[Opening RECORDS FOR THIS EXERCISE section]

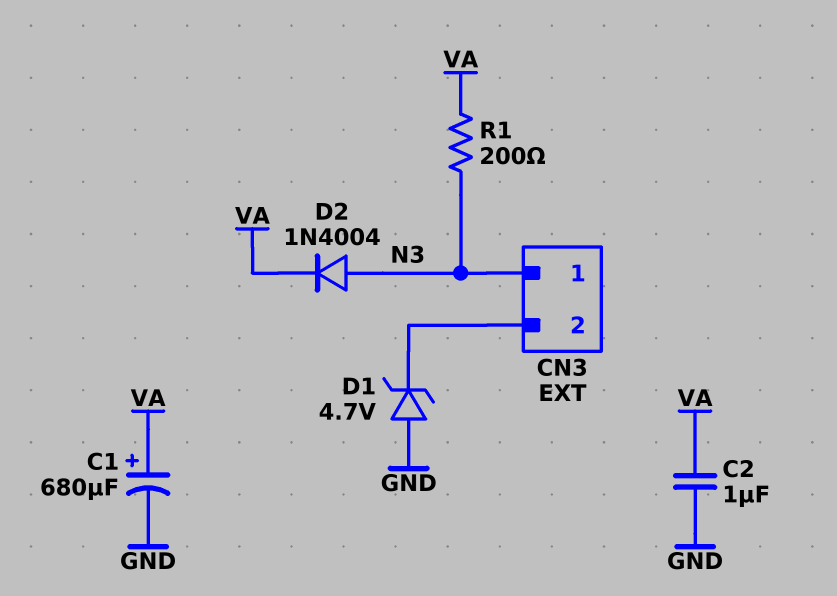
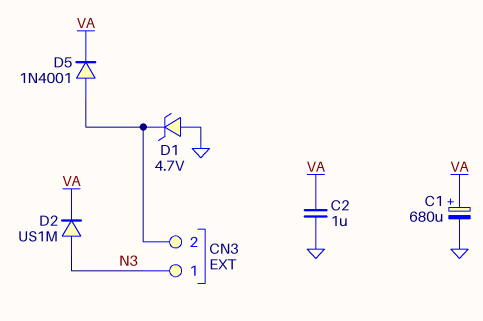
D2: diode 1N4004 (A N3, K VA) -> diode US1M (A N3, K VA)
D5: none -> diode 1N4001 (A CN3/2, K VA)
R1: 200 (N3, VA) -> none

[Closing RECORDS FOR THIS EXERCISE section]
[Opening RECORDS FOR THIS EXERCISE section]

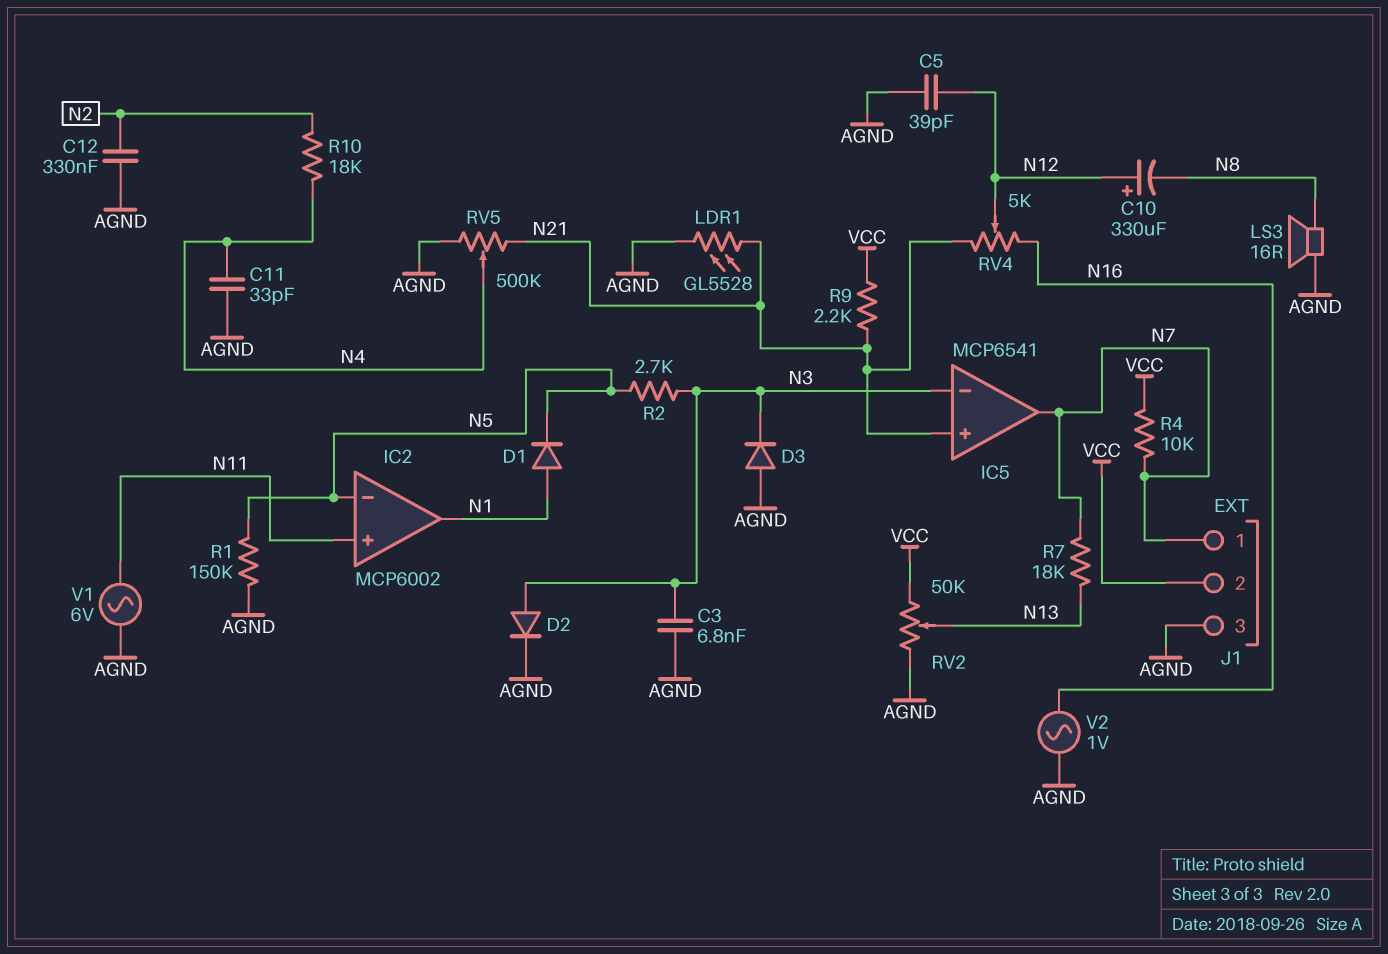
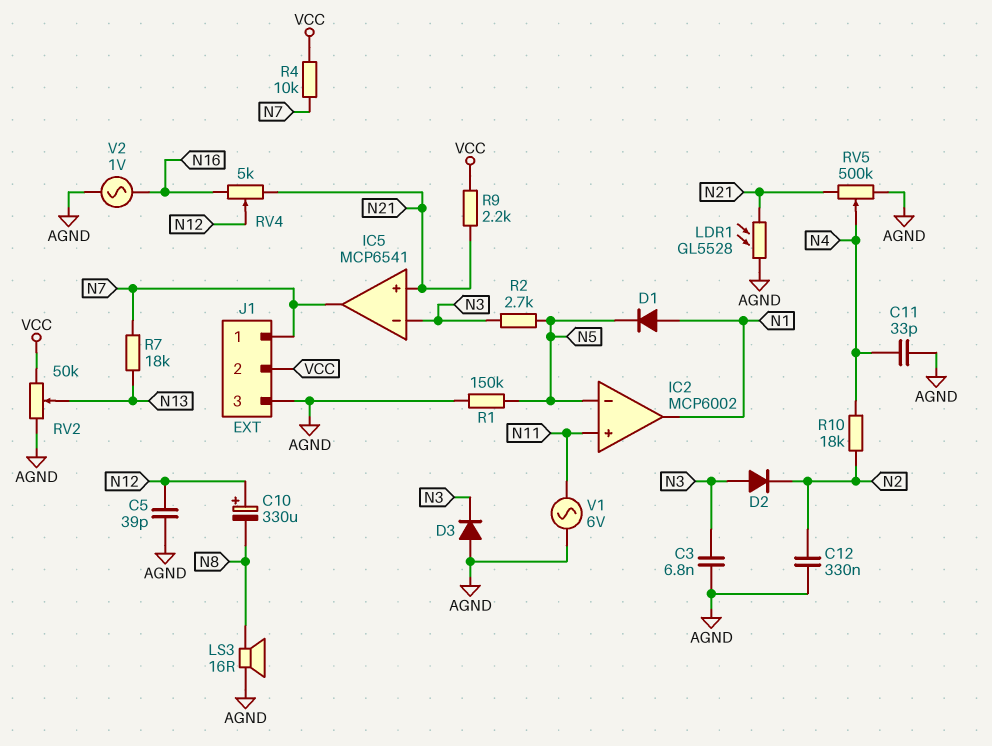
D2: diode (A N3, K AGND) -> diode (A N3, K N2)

[Closing RECORDS FOR THIS EXERCISE section]
[Opening RECORDS FOR THIS EXERCISE section]

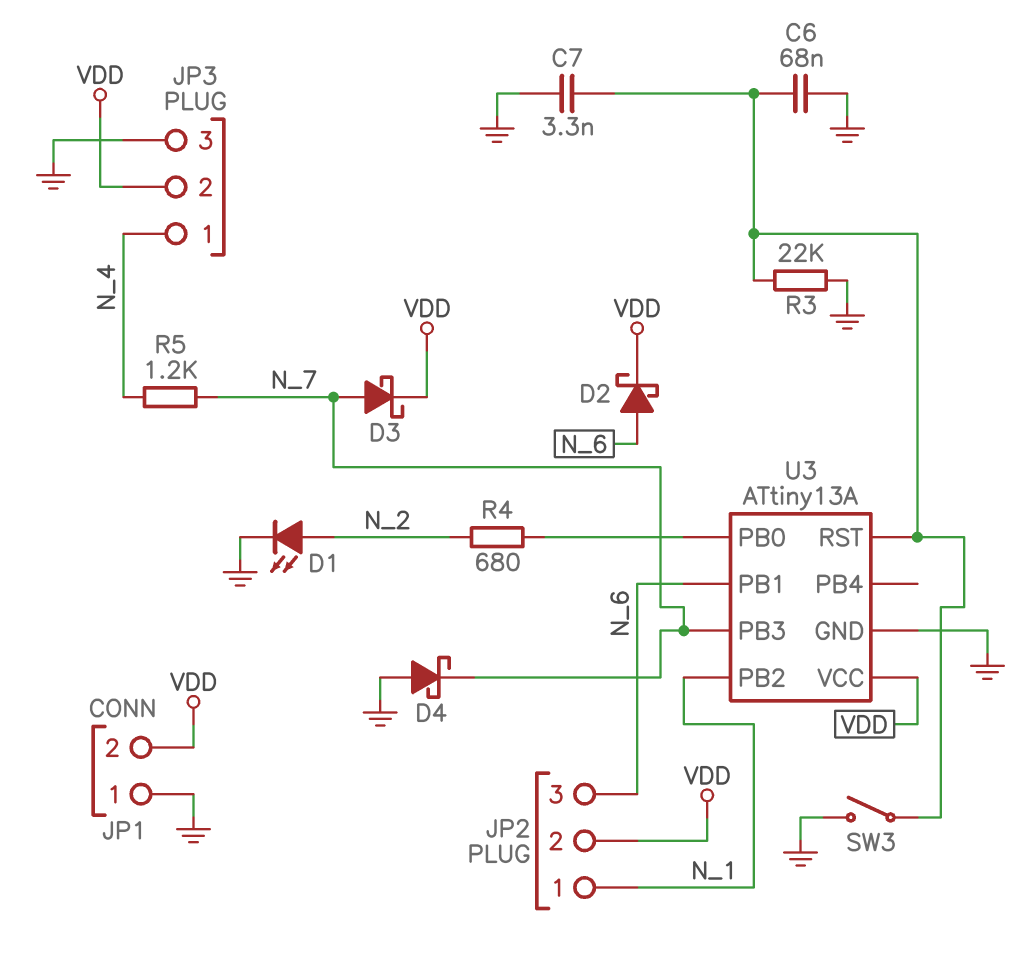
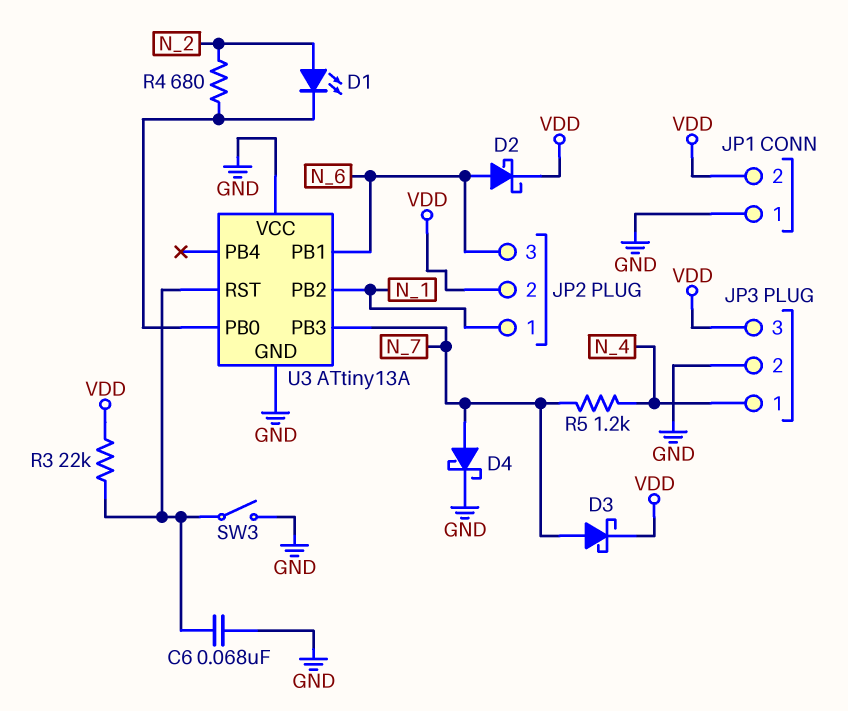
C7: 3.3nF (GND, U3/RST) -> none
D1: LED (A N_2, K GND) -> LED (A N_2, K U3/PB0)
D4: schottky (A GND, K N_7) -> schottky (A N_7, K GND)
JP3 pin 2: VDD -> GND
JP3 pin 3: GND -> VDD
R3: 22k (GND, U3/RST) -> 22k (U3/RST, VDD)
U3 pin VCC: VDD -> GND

[Closing RECORDS FOR THIS EXERCISE section]

ACTION ITEM: Return every line above in which the string "none" occurs.

ANSWER:
D5: none -> diode 1N4001 (A CN3/2, K VA)
R1: 200 (N3, VA) -> none
C7: 3.3nF (GND, U3/RST) -> none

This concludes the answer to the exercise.